▶ _PROBLEM TO WORK ON_
The required output is the line containing "yellow egg: 1 -> 3" followed by every later line through the end of the data, all reproduced exactly.

▶ _SOURCE INFORMATION_

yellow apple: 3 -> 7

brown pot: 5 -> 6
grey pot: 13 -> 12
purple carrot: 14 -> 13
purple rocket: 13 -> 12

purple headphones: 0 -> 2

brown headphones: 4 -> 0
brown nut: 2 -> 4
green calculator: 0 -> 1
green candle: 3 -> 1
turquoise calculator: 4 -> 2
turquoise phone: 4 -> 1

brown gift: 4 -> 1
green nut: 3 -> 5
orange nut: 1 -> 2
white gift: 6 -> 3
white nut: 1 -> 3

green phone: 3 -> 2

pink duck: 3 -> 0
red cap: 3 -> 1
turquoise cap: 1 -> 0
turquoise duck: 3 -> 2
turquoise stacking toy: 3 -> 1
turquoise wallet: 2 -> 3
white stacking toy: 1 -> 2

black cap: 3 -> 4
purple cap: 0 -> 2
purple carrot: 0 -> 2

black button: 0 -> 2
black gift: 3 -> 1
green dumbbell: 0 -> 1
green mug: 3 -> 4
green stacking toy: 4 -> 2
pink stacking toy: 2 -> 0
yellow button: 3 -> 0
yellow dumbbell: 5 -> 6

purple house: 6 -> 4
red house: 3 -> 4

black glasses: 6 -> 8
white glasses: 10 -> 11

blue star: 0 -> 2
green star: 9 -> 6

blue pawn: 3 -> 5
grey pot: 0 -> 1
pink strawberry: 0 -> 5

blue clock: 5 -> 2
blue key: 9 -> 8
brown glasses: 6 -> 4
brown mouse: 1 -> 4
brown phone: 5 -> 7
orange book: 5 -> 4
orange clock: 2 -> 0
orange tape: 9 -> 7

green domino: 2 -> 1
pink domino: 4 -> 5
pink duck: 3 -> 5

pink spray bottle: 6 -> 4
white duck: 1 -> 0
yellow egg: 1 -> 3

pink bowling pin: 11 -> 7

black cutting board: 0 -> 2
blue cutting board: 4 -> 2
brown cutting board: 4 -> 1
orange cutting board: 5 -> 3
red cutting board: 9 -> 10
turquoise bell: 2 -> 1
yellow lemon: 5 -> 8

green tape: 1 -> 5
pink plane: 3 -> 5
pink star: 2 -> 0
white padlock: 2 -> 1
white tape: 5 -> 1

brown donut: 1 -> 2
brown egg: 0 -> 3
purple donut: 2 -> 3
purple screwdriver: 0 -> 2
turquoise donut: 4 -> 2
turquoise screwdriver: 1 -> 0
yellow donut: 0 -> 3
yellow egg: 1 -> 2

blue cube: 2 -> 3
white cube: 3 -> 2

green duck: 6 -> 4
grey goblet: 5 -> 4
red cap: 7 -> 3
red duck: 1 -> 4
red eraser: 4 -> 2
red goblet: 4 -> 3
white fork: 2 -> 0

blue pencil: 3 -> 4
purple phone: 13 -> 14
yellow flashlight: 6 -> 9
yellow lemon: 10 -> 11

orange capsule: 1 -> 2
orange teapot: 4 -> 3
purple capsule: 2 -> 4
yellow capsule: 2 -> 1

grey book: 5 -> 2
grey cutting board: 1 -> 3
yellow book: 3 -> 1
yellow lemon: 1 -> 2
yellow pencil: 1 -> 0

▶ _FINISHED TASK_
yellow egg: 1 -> 3

pink bowling pin: 11 -> 7

black cutting board: 0 -> 2
blue cutting board: 4 -> 2
brown cutting board: 4 -> 1
orange cutting board: 5 -> 3
red cutting board: 9 -> 10
turquoise bell: 2 -> 1
yellow lemon: 5 -> 8

green tape: 1 -> 5
pink plane: 3 -> 5
pink star: 2 -> 0
white padlock: 2 -> 1
white tape: 5 -> 1

brown donut: 1 -> 2
brown egg: 0 -> 3
purple donut: 2 -> 3
purple screwdriver: 0 -> 2
turquoise donut: 4 -> 2
turquoise screwdriver: 1 -> 0
yellow donut: 0 -> 3
yellow egg: 1 -> 2

blue cube: 2 -> 3
white cube: 3 -> 2

green duck: 6 -> 4
grey goblet: 5 -> 4
red cap: 7 -> 3
red duck: 1 -> 4
red eraser: 4 -> 2
red goblet: 4 -> 3
white fork: 2 -> 0

blue pencil: 3 -> 4
purple phone: 13 -> 14
yellow flashlight: 6 -> 9
yellow lemon: 10 -> 11

orange capsule: 1 -> 2
orange teapot: 4 -> 3
purple capsule: 2 -> 4
yellow capsule: 2 -> 1

grey book: 5 -> 2
grey cutting board: 1 -> 3
yellow book: 3 -> 1
yellow lemon: 1 -> 2
yellow pencil: 1 -> 0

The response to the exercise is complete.